:: Provided records

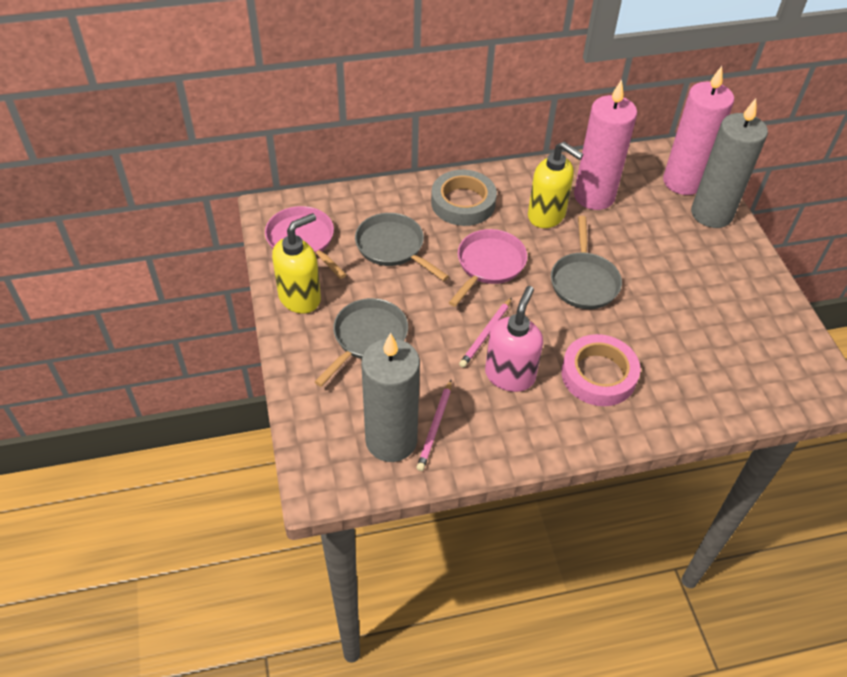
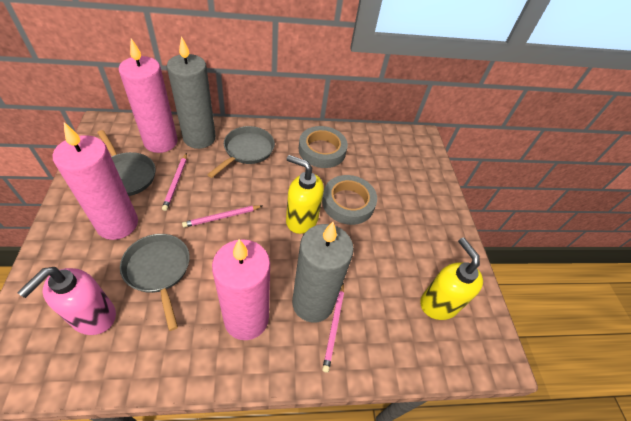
grey tape: 1 -> 2
pink candle: 2 -> 3
pink pan: 2 -> 0
pink pencil: 2 -> 3
pink tape: 1 -> 0

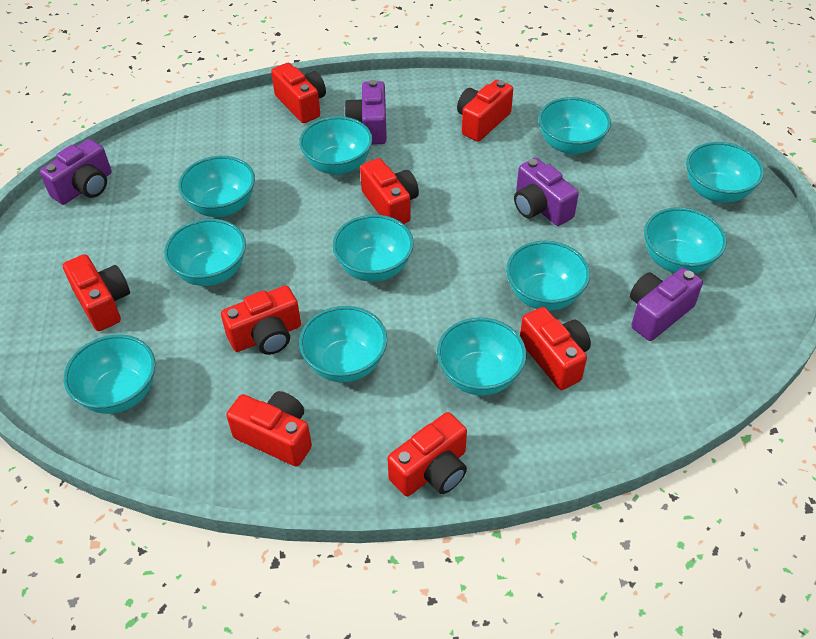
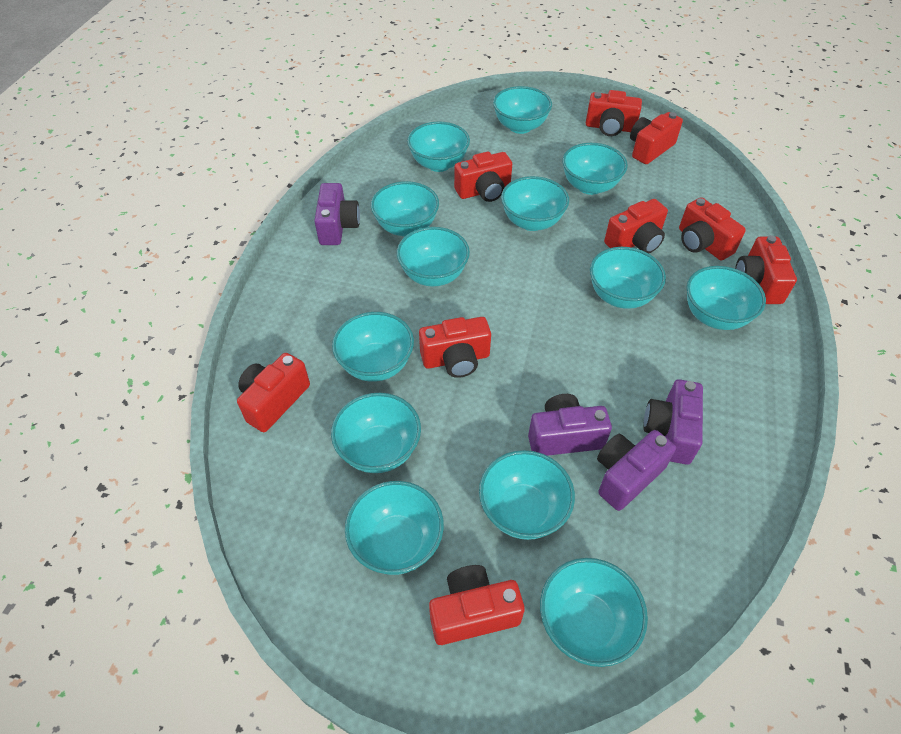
red camera: 8 -> 9
turquoise bowl: 11 -> 13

::::

### Work request
Pictures are to be omitted; set down the rest of the entries exactly as given.

### Your solution
grey tape: 1 -> 2
pink candle: 2 -> 3
pink pan: 2 -> 0
pink pencil: 2 -> 3
pink tape: 1 -> 0

red camera: 8 -> 9
turquoise bowl: 11 -> 13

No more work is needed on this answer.